▶ [YOUR ASSIGNMENT] Retype the records below word for word and omit any image.
*** Opening of MATERIAL TO PROCESS ***
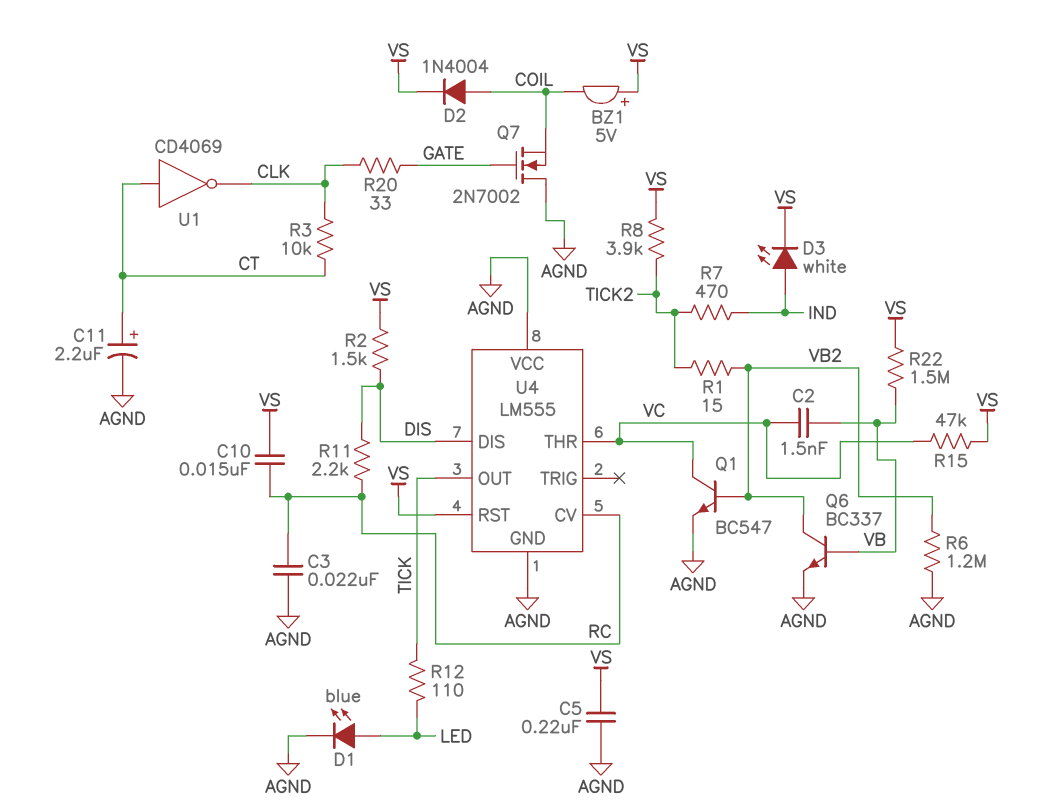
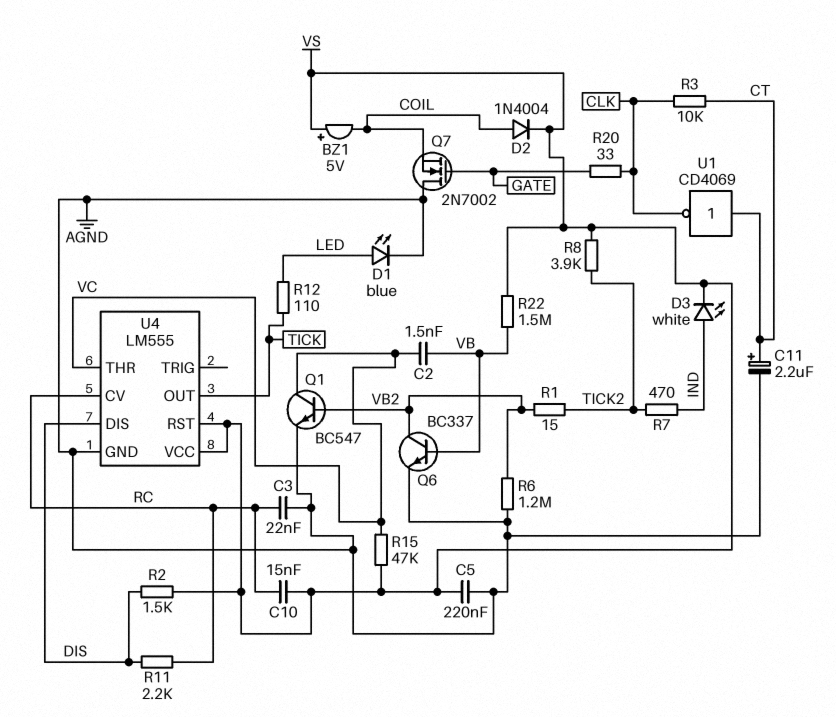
U4 pin VCC: AGND -> VS

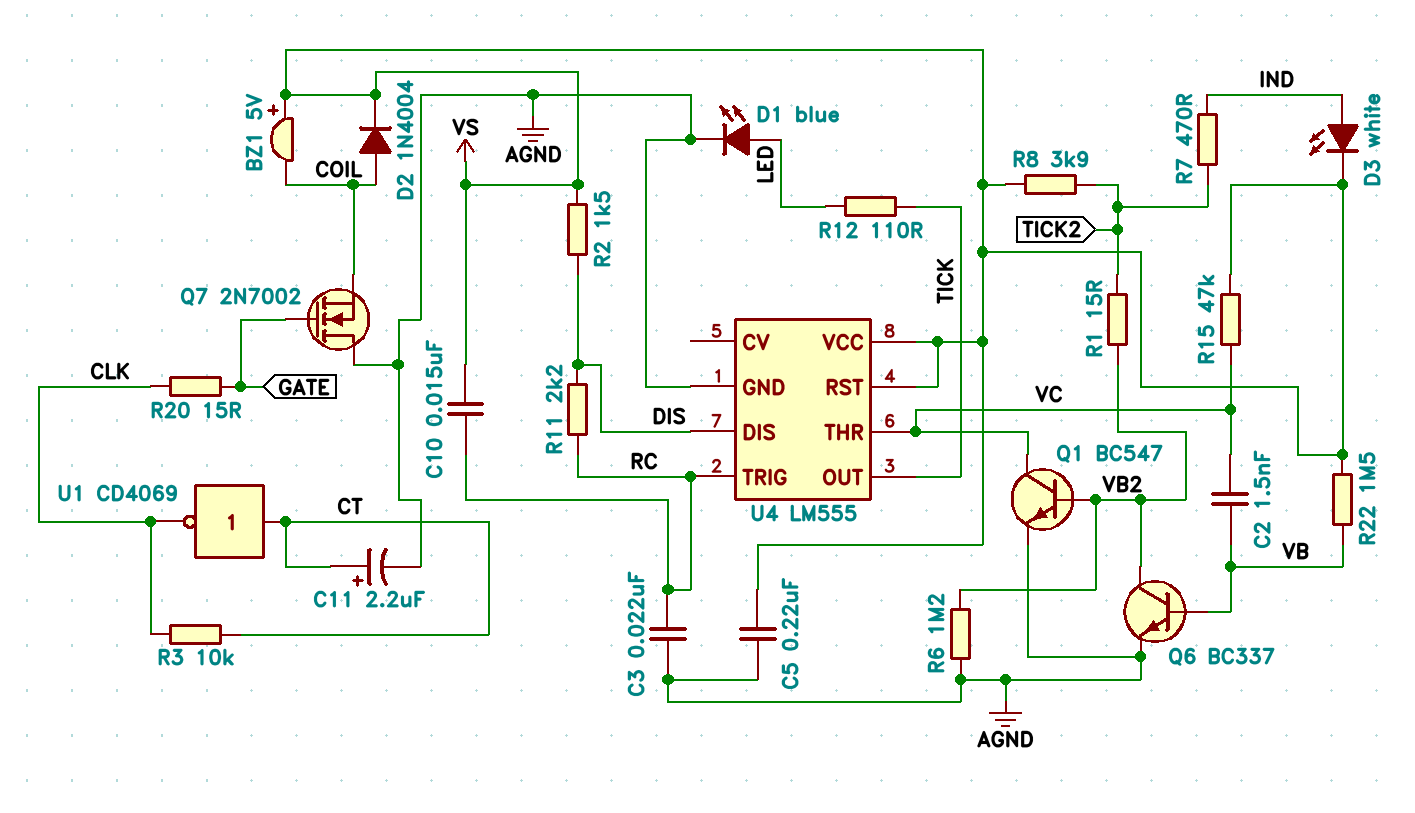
R20: 33 (CLK, GATE) -> 15 (CLK, GATE)
U4 pin CV: RC -> none
U4 pin TRIG: none -> RC

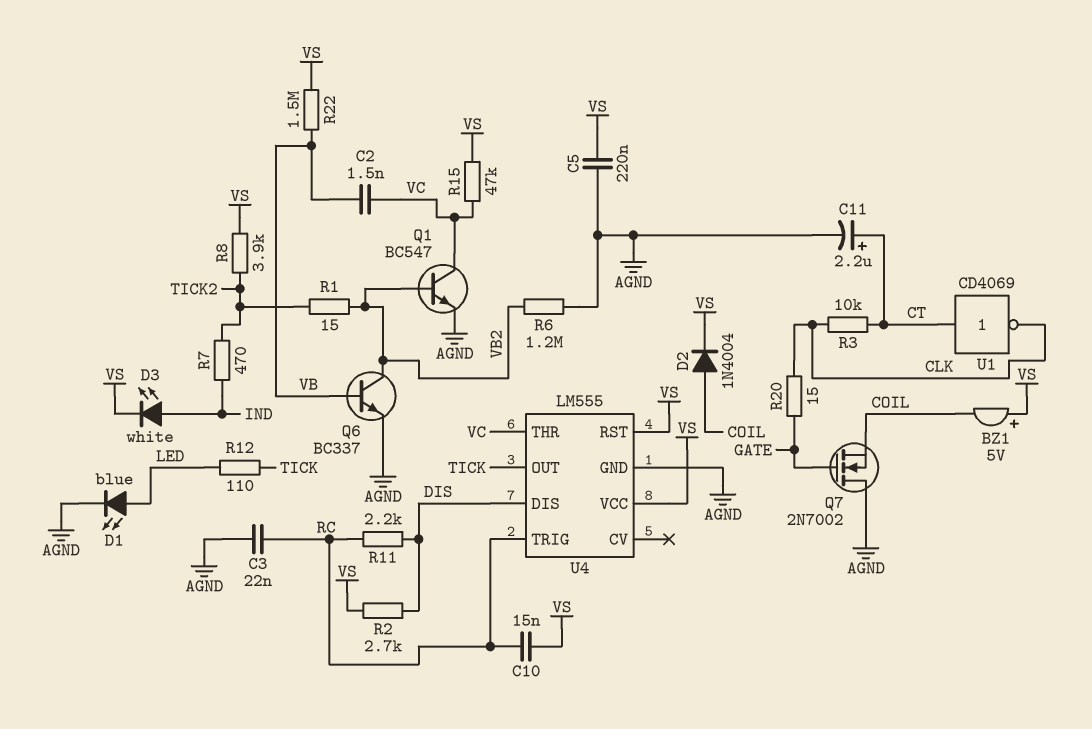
R2: 1.5k (DIS, VS) -> 2.7k (DIS, VS)

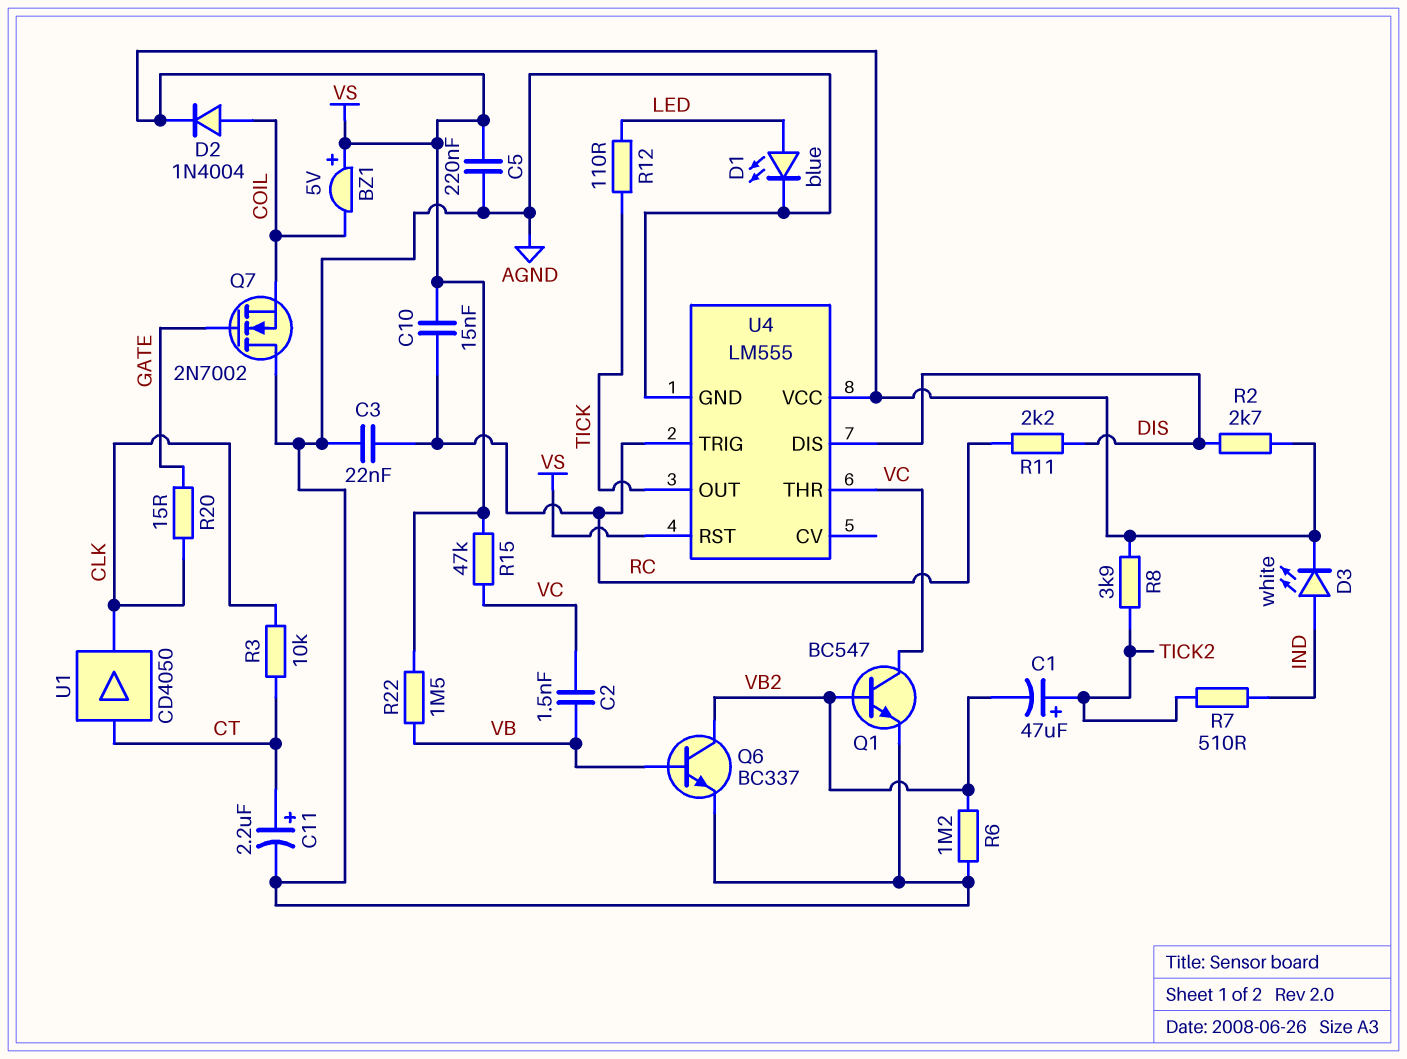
C1: none -> 47uF (plus TICK2, minus VB2)
R1: 15 (TICK2, VB2) -> none
R7: 470 (IND, TICK2) -> 510 (IND, TICK2)
U1: NOT CD4069 (in CT, out CLK) -> buffer CD4050 (in CT, out CLK)

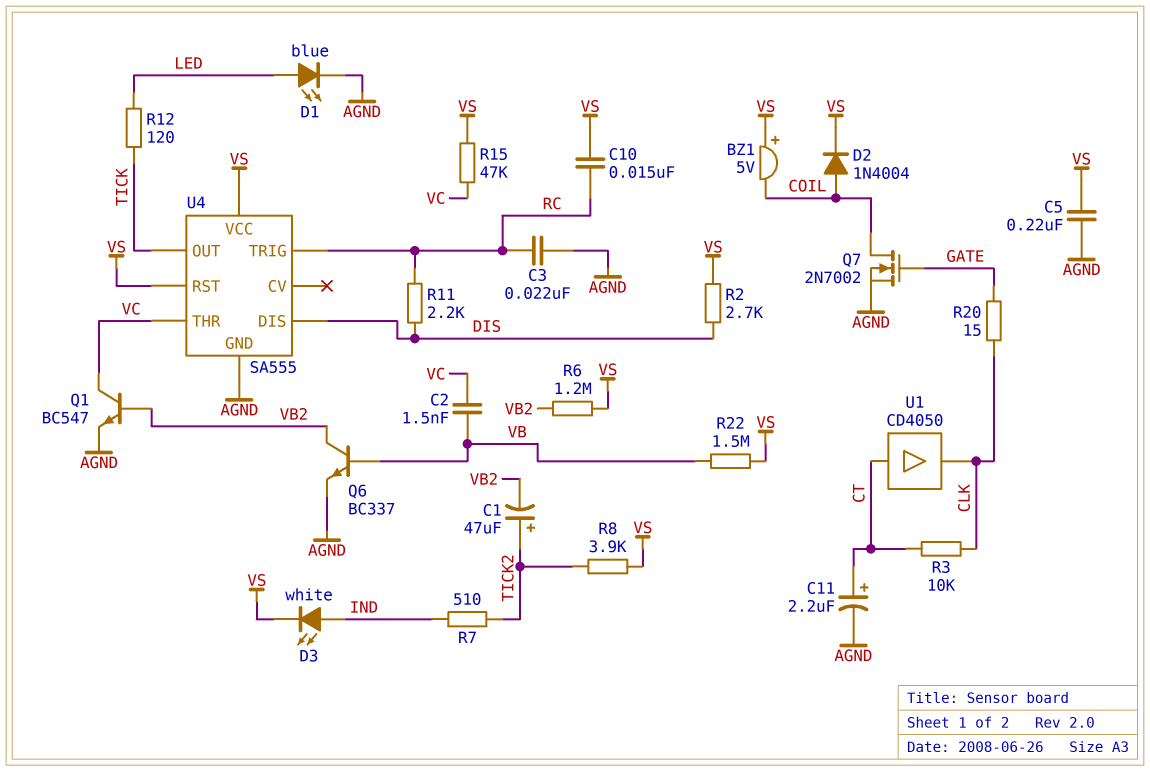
Q7: NMOS 2N7002 (G GATE, D AGND, S COIL) -> NMOS 2N7002 (G GATE, D COIL, S AGND)
R6: 1.2M (AGND, VB2) -> 1.2M (VB2, VS)
R12: 110 (LED, TICK) -> 120 (LED, TICK)
U4: LM555 -> SA555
*** Close of MATERIAL TO PROCESS ***
▶ [SOLUTION FOR THIS EXERCISE]
U4 pin VCC: AGND -> VS

R20: 33 (CLK, GATE) -> 15 (CLK, GATE)
U4 pin CV: RC -> none
U4 pin TRIG: none -> RC

R2: 1.5k (DIS, VS) -> 2.7k (DIS, VS)

C1: none -> 47uF (plus TICK2, minus VB2)
R1: 15 (TICK2, VB2) -> none
R7: 470 (IND, TICK2) -> 510 (IND, TICK2)
U1: NOT CD4069 (in CT, out CLK) -> buffer CD4050 (in CT, out CLK)

Q7: NMOS 2N7002 (G GATE, D AGND, S COIL) -> NMOS 2N7002 (G GATE, D COIL, S AGND)
R6: 1.2M (AGND, VB2) -> 1.2M (VB2, VS)
R12: 110 (LED, TICK) -> 120 (LED, TICK)
U4: LM555 -> SA555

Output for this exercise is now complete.